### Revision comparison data
★ ★ ★ ★ ★

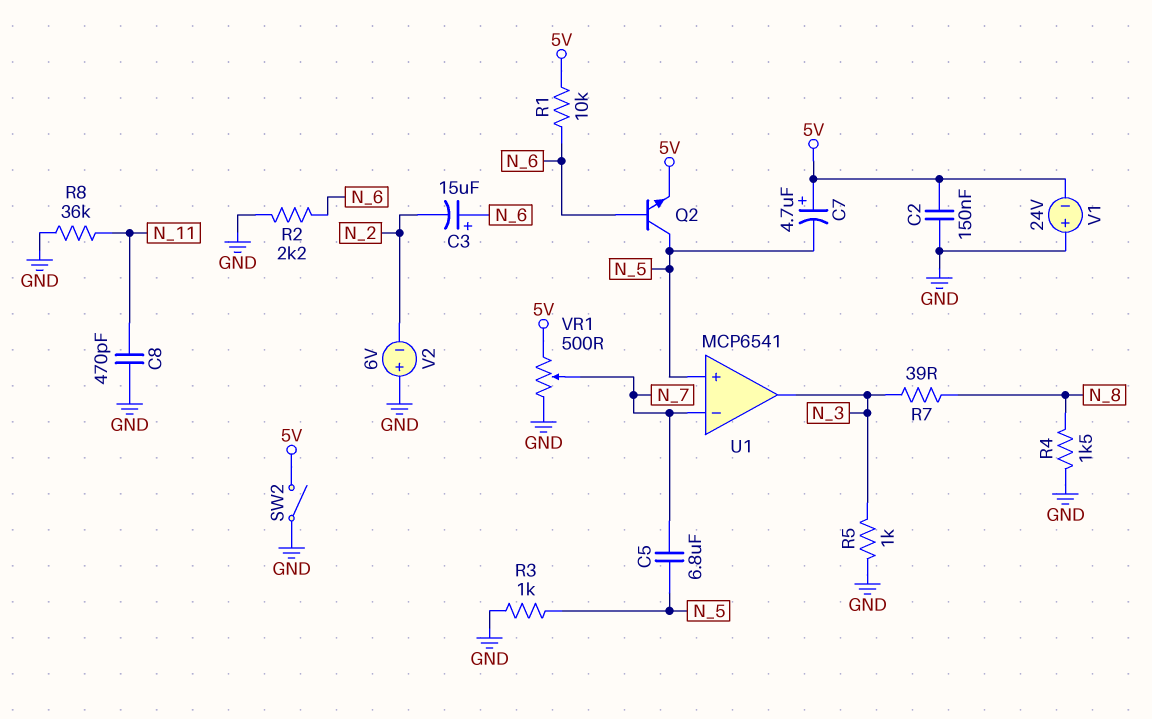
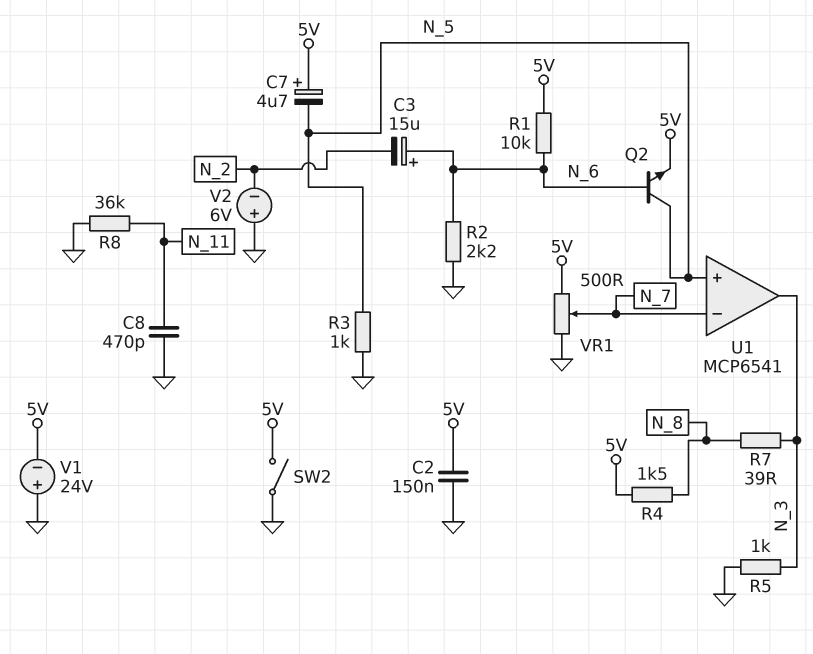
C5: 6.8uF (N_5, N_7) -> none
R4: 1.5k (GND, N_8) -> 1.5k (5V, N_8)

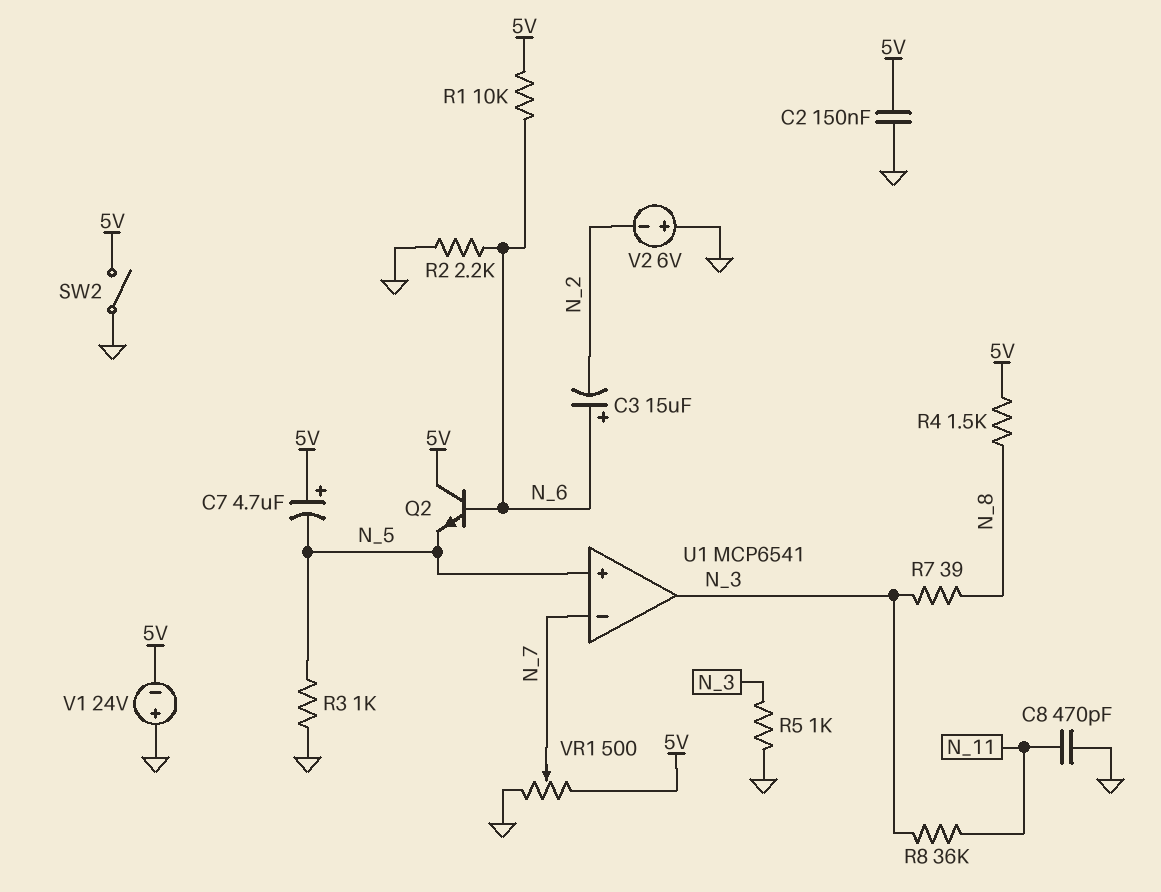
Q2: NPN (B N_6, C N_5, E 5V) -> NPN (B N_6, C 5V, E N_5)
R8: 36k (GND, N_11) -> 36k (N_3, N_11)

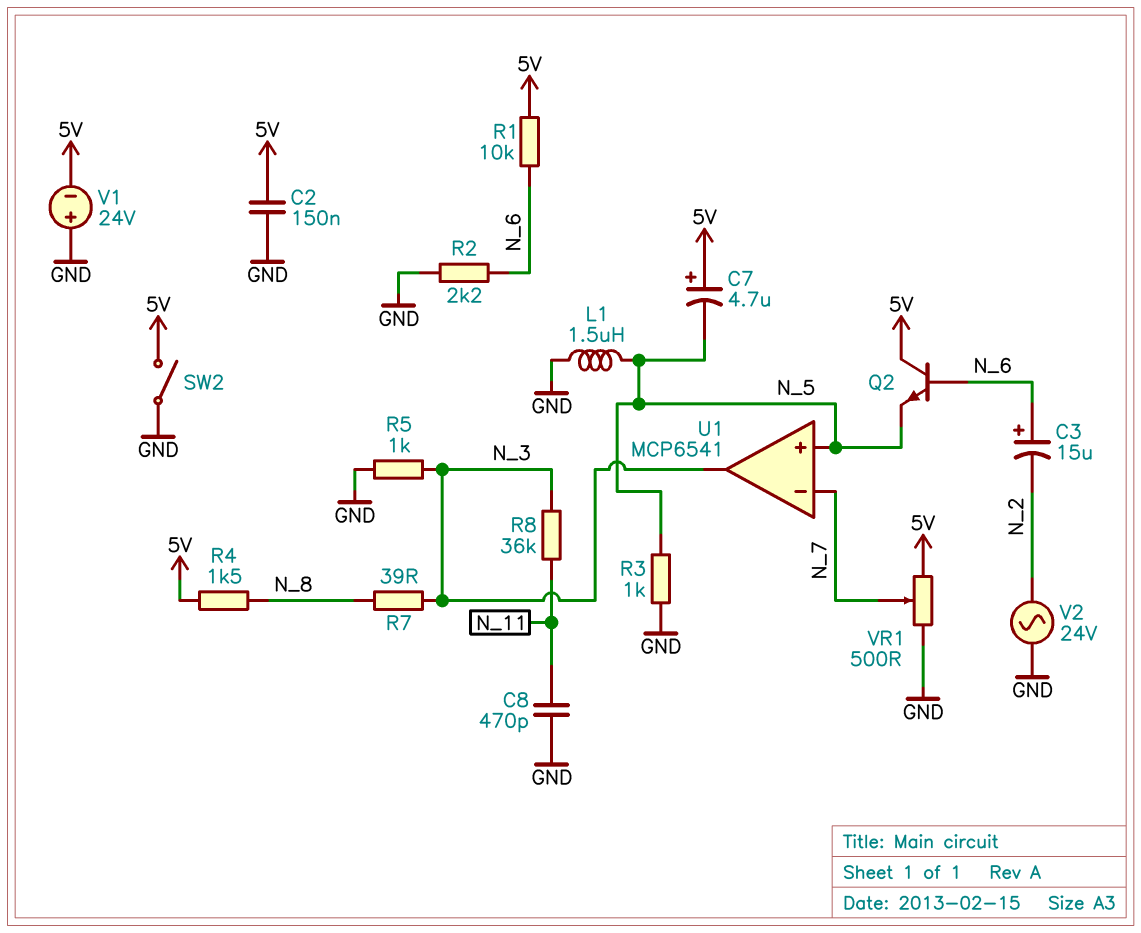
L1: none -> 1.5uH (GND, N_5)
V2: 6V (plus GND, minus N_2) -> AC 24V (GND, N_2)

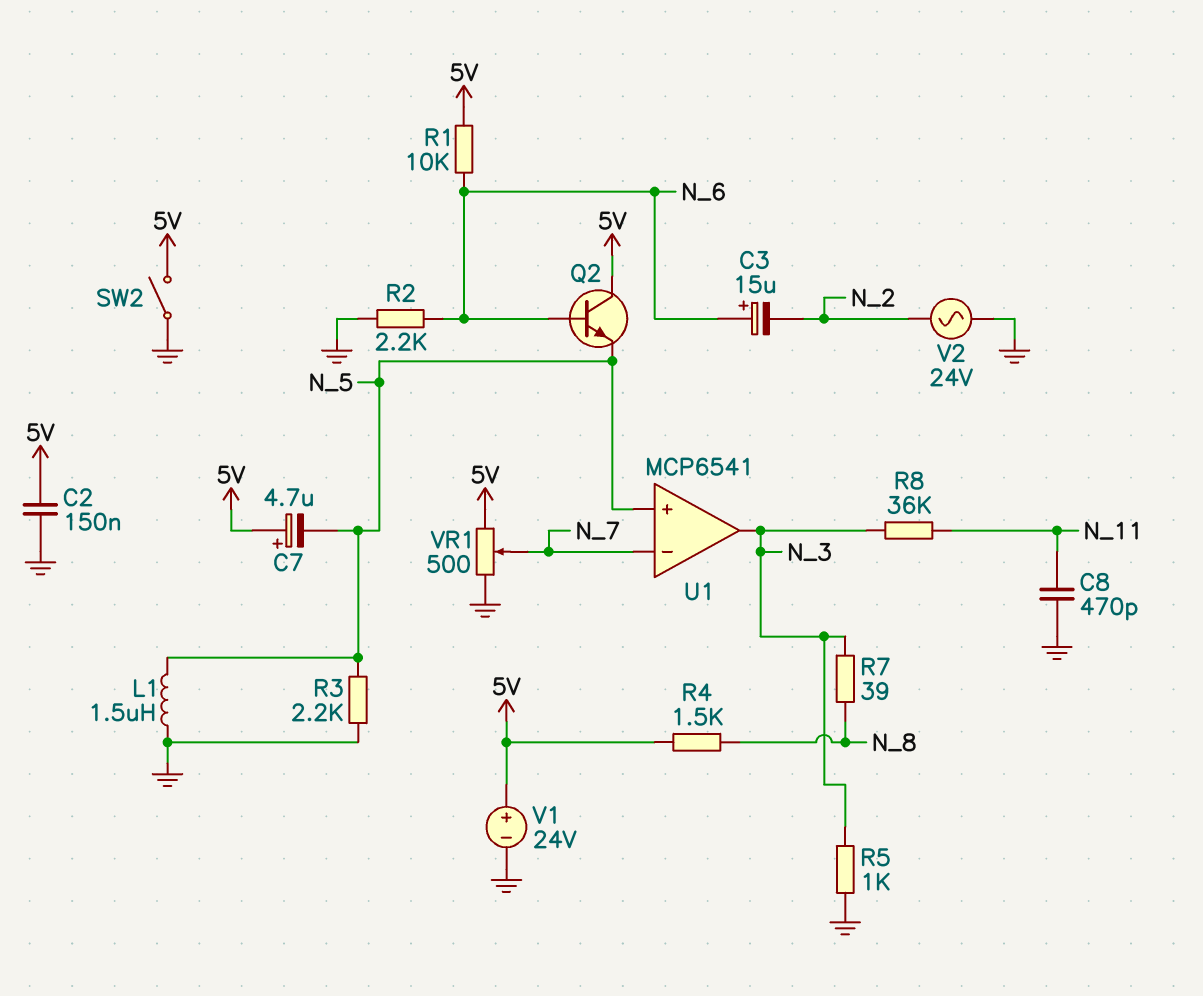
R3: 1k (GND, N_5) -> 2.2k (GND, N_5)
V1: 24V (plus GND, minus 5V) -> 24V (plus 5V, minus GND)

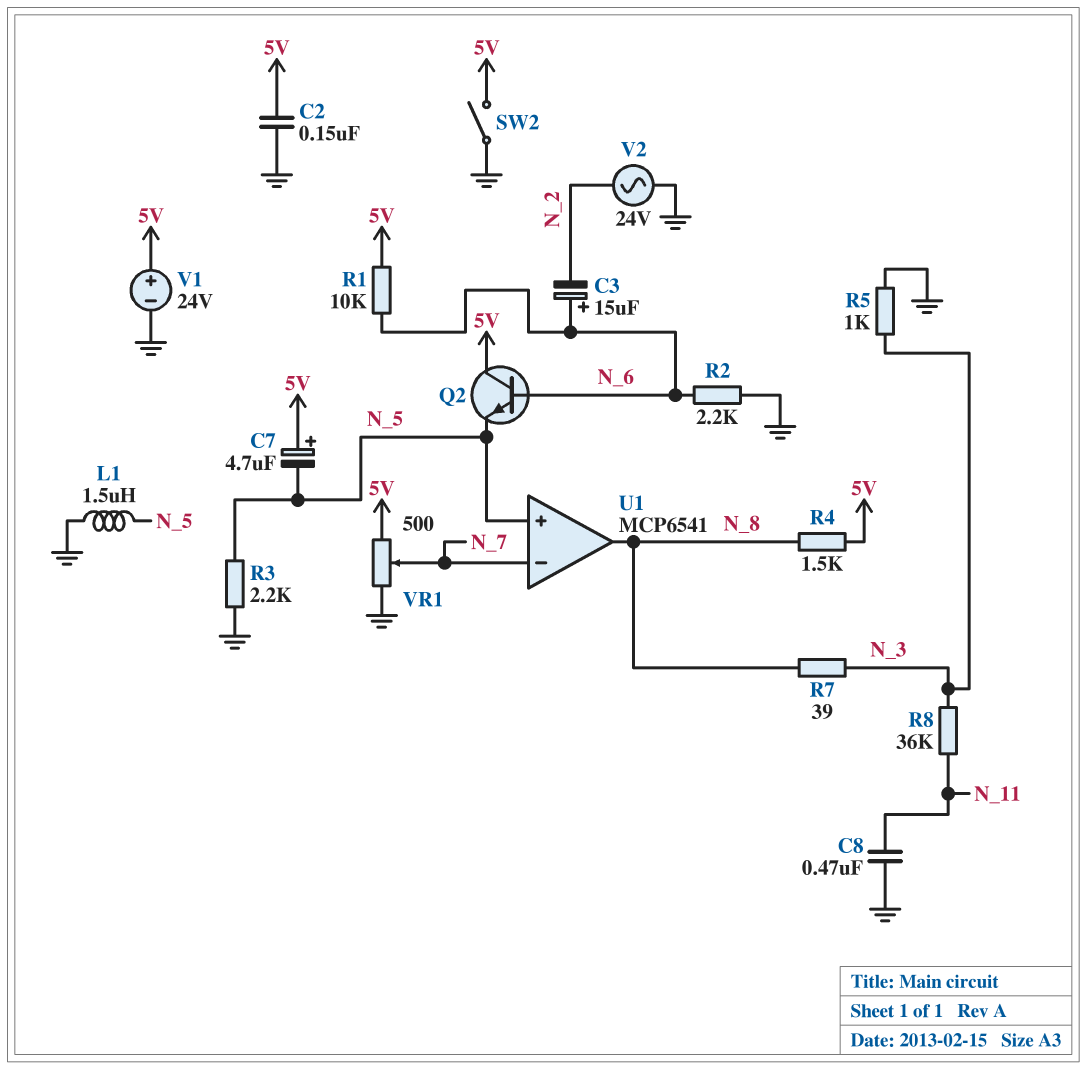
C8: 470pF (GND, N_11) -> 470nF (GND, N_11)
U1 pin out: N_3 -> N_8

★ ★ ★ ★ ★

### Directions
Among the lines above, find those with the string "minus" and copy them.

### Exercise result
V2: 6V (plus GND, minus N_2) -> AC 24V (GND, N_2)
V1: 24V (plus GND, minus 5V) -> 24V (plus 5V, minus GND)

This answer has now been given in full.